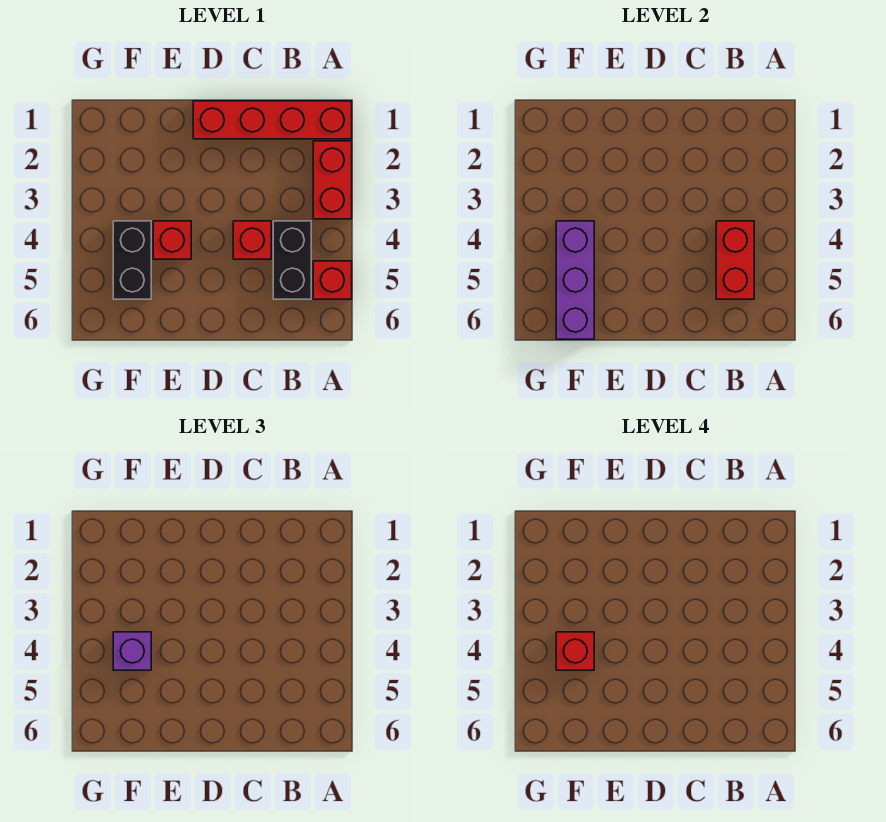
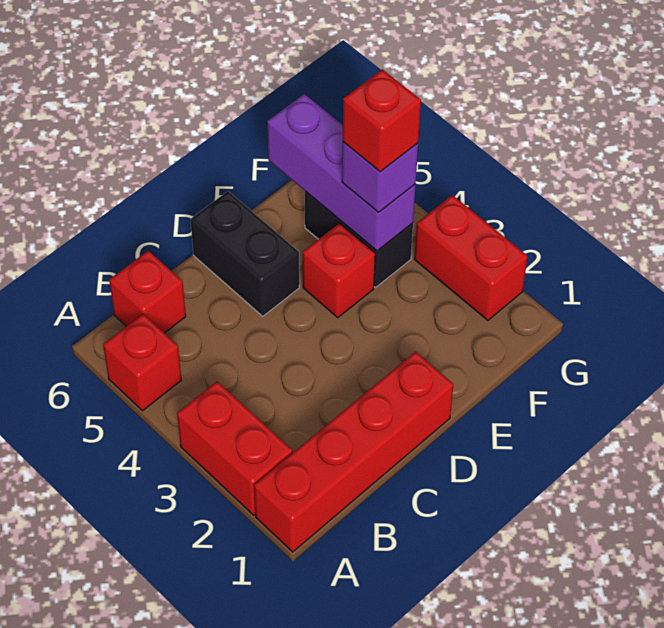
black brick B4:B5 level 1 -> black brick D5:D6 level 1
red brick B4:B5 level 2 -> red brick G2:G3 level 1
red brick C4 level 1 -> red brick B6 level 1

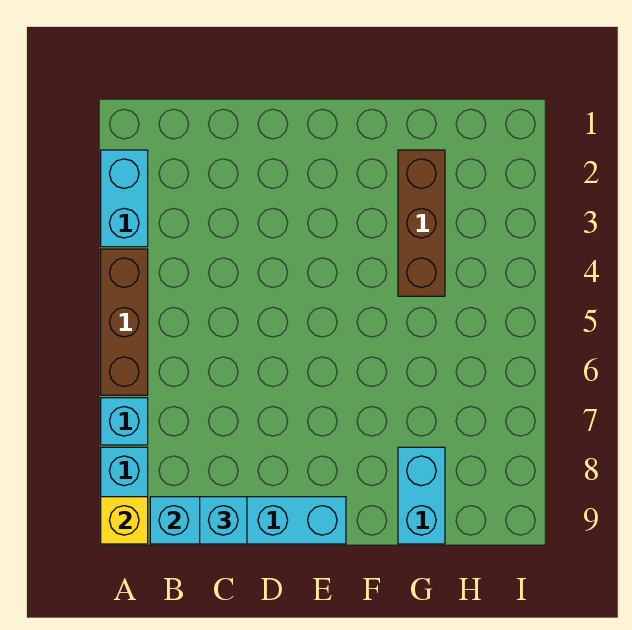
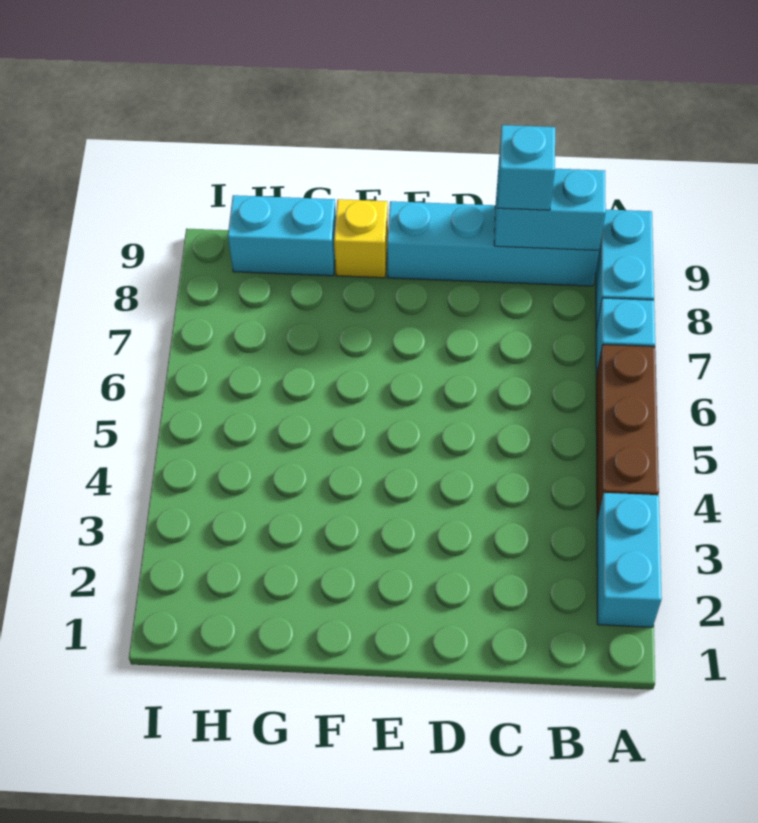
yellow brick A9 level 2 -> yellow brick F9 level 1
brown brick G2:G4 level 1 -> none
cyan brick G8:G9 level 1 -> cyan brick G9:H9 level 1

◇ ◇ ◇ ◇ ◇ ◇ ◇

#### [YOUR OBJECTIVE]
Pictures stay out; everything else in the listing above gets repeated exactly.

#### [SOLUTION TO THIS EXERCISE]
black brick B4:B5 level 1 -> black brick D5:D6 level 1
red brick B4:B5 level 2 -> red brick G2:G3 level 1
red brick C4 level 1 -> red brick B6 level 1

yellow brick A9 level 2 -> yellow brick F9 level 1
brown brick G2:G4 level 1 -> none
cyan brick G8:G9 level 1 -> cyan brick G9:H9 level 1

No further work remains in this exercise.